- **Exercise description**
Set down, please, exactly the lines below that run from the line with "purple 1x3 slope [272,277,369,388]" to the line with "orange 1x1 round brick [404,301,440,358]", both lines included.

- **Supplied data**

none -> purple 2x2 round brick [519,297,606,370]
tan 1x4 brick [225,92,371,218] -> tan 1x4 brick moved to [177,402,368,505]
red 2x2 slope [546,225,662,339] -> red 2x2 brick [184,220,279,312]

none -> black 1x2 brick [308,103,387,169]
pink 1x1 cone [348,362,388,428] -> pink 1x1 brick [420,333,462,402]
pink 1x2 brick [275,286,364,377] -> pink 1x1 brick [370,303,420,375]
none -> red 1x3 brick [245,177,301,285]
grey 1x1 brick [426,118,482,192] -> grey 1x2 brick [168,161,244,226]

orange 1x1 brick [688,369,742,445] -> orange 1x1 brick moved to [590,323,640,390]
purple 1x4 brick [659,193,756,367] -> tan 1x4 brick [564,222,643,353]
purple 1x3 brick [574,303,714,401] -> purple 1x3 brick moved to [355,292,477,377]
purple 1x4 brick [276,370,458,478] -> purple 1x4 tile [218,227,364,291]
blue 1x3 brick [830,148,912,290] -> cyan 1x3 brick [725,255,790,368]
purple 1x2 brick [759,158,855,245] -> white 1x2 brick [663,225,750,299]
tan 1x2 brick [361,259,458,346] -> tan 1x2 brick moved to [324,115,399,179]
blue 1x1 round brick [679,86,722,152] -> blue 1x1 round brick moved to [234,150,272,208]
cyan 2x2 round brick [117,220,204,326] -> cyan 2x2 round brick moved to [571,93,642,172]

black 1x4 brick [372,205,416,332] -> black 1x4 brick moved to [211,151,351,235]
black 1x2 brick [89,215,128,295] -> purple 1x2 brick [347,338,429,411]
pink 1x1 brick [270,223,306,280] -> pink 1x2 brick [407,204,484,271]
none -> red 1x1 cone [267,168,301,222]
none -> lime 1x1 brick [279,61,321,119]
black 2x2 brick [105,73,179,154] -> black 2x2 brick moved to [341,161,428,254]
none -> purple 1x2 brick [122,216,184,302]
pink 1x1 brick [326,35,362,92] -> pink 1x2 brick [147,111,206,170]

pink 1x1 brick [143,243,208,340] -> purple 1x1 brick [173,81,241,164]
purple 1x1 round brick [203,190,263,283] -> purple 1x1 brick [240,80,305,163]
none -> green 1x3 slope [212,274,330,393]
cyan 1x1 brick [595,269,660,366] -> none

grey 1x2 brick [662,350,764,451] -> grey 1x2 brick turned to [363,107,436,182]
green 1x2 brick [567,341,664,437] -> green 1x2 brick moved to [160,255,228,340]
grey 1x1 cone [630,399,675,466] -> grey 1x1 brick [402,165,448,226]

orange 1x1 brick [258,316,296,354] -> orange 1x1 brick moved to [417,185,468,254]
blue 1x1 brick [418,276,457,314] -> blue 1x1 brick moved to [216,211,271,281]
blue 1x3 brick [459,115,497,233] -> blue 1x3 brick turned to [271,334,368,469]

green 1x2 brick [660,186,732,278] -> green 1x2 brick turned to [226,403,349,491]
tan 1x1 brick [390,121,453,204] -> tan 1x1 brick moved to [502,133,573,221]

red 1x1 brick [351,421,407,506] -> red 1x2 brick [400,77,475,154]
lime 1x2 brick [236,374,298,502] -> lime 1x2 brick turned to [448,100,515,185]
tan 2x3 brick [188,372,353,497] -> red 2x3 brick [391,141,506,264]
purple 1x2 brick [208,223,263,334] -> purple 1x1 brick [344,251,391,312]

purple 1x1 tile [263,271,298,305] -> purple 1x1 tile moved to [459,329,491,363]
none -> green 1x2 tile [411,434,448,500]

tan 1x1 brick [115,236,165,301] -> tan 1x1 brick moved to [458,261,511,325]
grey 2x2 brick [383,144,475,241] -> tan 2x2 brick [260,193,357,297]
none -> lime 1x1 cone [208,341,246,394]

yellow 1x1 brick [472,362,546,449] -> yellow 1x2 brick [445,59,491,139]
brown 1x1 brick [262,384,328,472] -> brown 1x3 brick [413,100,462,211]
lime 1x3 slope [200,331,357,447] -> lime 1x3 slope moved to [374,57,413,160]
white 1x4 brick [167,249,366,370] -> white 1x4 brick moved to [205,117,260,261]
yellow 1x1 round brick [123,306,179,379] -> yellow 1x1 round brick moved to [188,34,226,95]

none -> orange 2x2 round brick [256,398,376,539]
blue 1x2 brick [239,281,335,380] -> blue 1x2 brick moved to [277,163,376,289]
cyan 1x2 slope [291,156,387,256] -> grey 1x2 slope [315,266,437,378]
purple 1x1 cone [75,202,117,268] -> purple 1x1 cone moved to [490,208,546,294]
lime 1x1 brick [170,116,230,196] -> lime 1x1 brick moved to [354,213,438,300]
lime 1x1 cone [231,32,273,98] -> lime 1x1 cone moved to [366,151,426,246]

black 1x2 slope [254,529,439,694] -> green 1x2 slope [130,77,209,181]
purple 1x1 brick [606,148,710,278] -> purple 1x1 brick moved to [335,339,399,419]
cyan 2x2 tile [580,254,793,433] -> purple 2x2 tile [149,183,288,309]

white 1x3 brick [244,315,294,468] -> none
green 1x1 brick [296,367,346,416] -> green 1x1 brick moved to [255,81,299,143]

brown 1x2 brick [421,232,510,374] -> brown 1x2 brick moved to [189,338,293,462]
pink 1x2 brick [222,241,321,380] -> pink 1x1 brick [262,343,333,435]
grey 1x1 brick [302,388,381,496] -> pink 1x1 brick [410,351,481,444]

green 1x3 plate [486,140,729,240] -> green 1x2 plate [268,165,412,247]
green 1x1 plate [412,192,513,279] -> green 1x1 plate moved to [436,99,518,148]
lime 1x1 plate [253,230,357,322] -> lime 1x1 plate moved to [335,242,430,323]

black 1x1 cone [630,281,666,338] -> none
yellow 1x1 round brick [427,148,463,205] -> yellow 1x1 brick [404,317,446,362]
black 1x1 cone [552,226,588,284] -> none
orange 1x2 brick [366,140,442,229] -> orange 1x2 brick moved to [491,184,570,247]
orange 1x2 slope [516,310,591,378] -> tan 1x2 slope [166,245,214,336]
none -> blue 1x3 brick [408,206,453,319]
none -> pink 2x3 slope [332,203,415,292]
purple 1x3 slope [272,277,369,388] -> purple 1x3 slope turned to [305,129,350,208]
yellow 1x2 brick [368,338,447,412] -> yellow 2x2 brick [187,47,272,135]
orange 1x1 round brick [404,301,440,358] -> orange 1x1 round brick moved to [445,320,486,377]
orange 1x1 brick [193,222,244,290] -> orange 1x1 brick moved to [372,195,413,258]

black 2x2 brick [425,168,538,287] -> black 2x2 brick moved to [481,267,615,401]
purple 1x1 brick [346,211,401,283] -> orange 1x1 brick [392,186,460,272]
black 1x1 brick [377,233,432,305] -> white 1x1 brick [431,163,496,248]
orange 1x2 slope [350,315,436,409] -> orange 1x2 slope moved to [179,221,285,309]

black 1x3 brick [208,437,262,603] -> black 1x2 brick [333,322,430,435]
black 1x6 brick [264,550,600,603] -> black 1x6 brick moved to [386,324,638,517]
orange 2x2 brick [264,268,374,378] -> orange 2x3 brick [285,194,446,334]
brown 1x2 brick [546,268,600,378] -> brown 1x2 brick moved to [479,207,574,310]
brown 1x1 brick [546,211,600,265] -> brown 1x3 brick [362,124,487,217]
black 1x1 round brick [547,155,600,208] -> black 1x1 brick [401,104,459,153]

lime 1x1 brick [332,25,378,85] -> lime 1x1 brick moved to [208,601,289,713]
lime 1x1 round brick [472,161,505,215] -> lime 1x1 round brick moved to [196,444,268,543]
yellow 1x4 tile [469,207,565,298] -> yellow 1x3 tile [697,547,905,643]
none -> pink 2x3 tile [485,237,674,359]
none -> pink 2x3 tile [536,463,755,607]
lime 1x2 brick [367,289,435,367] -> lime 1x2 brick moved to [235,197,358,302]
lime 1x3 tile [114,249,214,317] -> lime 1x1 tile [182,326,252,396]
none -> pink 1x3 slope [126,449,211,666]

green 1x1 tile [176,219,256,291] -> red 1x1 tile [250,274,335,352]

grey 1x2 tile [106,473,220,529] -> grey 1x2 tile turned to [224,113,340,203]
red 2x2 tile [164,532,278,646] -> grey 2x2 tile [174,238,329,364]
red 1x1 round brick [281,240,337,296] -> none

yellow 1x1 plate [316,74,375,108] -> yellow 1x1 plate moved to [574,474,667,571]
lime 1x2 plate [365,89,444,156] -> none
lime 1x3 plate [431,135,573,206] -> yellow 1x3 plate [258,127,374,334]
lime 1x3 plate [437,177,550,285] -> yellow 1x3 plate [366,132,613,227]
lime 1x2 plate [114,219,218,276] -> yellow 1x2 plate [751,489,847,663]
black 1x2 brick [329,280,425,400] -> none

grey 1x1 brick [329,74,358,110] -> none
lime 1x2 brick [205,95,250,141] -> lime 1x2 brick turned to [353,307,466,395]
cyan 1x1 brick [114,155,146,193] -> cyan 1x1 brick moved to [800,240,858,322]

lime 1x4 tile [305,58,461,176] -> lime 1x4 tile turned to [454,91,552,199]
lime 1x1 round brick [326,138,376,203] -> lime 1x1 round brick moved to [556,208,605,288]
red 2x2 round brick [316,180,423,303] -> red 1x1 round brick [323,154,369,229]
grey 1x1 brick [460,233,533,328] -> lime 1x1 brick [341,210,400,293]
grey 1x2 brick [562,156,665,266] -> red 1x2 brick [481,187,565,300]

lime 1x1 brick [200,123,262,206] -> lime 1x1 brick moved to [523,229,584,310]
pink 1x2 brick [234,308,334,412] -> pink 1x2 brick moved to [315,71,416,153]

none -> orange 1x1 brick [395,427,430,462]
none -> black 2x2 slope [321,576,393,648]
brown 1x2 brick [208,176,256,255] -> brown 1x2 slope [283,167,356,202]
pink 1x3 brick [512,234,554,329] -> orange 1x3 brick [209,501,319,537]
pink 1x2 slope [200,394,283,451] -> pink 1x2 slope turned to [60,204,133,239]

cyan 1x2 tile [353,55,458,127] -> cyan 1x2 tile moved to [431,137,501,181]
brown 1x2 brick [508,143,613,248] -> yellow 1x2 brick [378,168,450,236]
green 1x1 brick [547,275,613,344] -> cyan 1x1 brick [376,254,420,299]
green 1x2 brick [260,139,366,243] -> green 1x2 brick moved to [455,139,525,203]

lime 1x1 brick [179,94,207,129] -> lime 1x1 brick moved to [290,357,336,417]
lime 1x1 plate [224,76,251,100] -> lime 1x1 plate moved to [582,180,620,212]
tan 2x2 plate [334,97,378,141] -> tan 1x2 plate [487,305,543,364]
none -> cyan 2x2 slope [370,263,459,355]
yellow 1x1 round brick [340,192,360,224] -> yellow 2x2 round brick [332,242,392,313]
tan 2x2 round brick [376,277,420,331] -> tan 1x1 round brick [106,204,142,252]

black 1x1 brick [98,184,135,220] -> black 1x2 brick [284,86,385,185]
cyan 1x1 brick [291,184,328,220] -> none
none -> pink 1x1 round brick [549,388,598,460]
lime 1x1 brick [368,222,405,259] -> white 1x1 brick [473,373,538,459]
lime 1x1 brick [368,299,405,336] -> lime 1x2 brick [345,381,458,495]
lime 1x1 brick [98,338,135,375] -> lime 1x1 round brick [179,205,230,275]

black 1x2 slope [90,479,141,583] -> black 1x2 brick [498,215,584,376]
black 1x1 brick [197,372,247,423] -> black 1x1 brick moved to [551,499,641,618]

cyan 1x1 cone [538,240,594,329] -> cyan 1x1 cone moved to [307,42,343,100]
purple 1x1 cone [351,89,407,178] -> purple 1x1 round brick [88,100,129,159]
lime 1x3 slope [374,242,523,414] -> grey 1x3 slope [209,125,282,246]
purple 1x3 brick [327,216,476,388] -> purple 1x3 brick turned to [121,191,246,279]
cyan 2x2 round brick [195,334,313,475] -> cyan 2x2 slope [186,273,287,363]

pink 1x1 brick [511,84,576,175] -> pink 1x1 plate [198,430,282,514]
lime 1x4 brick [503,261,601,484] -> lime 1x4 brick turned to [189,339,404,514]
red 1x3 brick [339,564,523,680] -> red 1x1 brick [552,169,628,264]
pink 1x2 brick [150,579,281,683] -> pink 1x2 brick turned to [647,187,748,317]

- **Exercise result**
purple 1x3 slope [272,277,369,388] -> purple 1x3 slope turned to [305,129,350,208]
yellow 1x2 brick [368,338,447,412] -> yellow 2x2 brick [187,47,272,135]
orange 1x1 round brick [404,301,440,358] -> orange 1x1 round brick moved to [445,320,486,377]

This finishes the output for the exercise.